YOUR GOAL: Please pull out and copy every row below that contains the word "down". Case counts, so a row only matches if the capitalization is the same.

RECORDS PROVIDED:

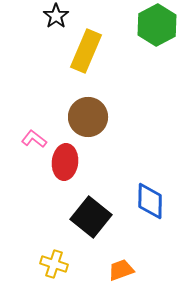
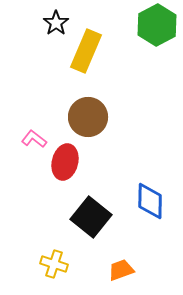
black star: moved 7 px down
red ellipse: rotated 8 degrees clockwise
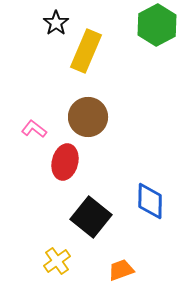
pink L-shape: moved 10 px up
yellow cross: moved 3 px right, 3 px up; rotated 36 degrees clockwise
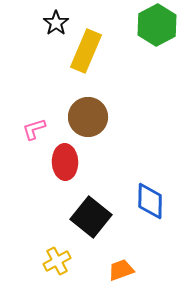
pink L-shape: rotated 55 degrees counterclockwise
red ellipse: rotated 16 degrees counterclockwise
yellow cross: rotated 8 degrees clockwise
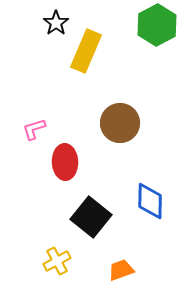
brown circle: moved 32 px right, 6 px down
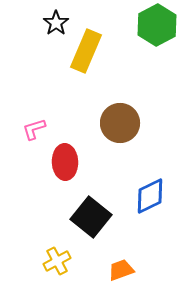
blue diamond: moved 5 px up; rotated 63 degrees clockwise
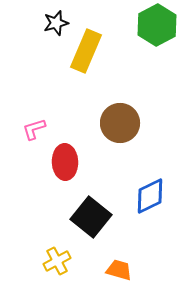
black star: rotated 20 degrees clockwise
orange trapezoid: moved 2 px left; rotated 36 degrees clockwise
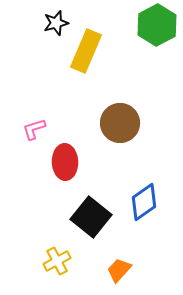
blue diamond: moved 6 px left, 6 px down; rotated 9 degrees counterclockwise
orange trapezoid: rotated 64 degrees counterclockwise
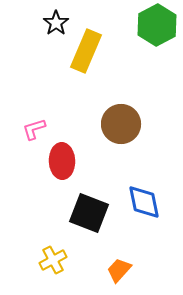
black star: rotated 20 degrees counterclockwise
brown circle: moved 1 px right, 1 px down
red ellipse: moved 3 px left, 1 px up
blue diamond: rotated 66 degrees counterclockwise
black square: moved 2 px left, 4 px up; rotated 18 degrees counterclockwise
yellow cross: moved 4 px left, 1 px up
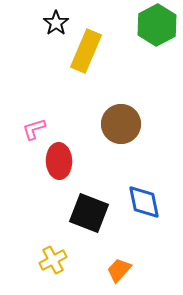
red ellipse: moved 3 px left
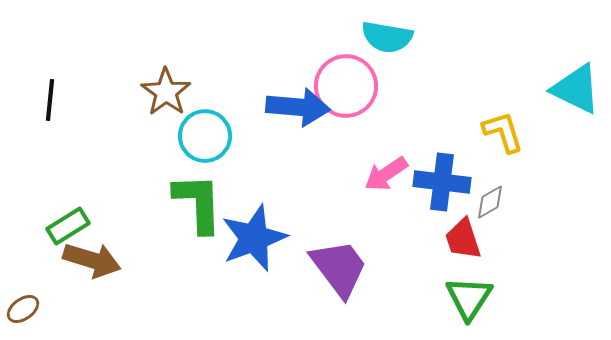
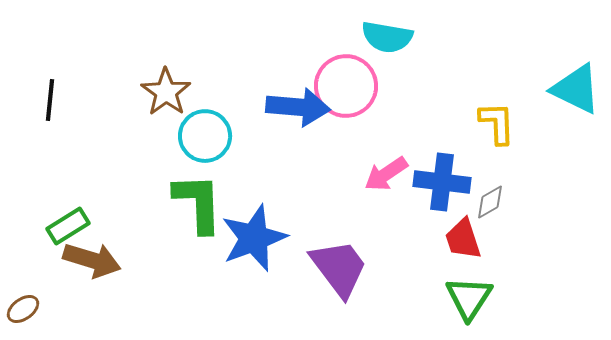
yellow L-shape: moved 6 px left, 9 px up; rotated 15 degrees clockwise
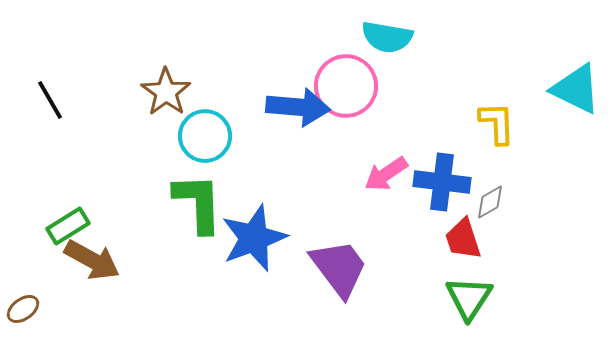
black line: rotated 36 degrees counterclockwise
brown arrow: rotated 12 degrees clockwise
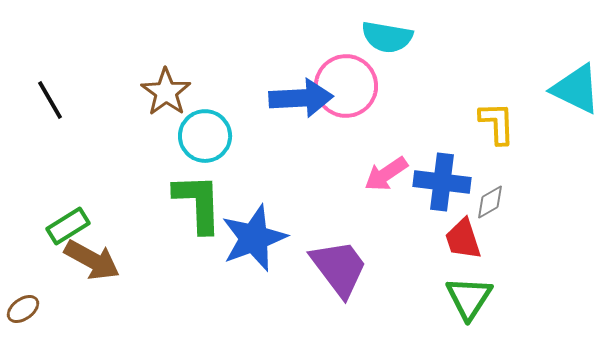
blue arrow: moved 3 px right, 9 px up; rotated 8 degrees counterclockwise
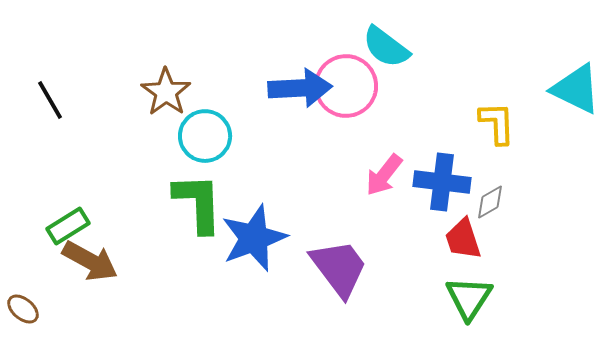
cyan semicircle: moved 1 px left, 10 px down; rotated 27 degrees clockwise
blue arrow: moved 1 px left, 10 px up
pink arrow: moved 2 px left, 1 px down; rotated 18 degrees counterclockwise
brown arrow: moved 2 px left, 1 px down
brown ellipse: rotated 76 degrees clockwise
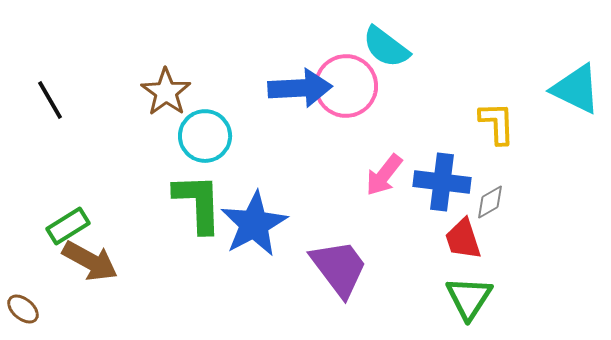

EXPECTED ANSWER:
black star: moved 7 px down
brown circle: moved 32 px right, 6 px down
blue diamond: moved 6 px left, 6 px down; rotated 9 degrees counterclockwise
brown circle: moved 1 px right, 1 px down
cyan semicircle: moved 1 px left, 10 px down; rotated 27 degrees clockwise
pink arrow: moved 2 px left, 1 px down; rotated 18 degrees counterclockwise
brown arrow: moved 2 px left, 1 px down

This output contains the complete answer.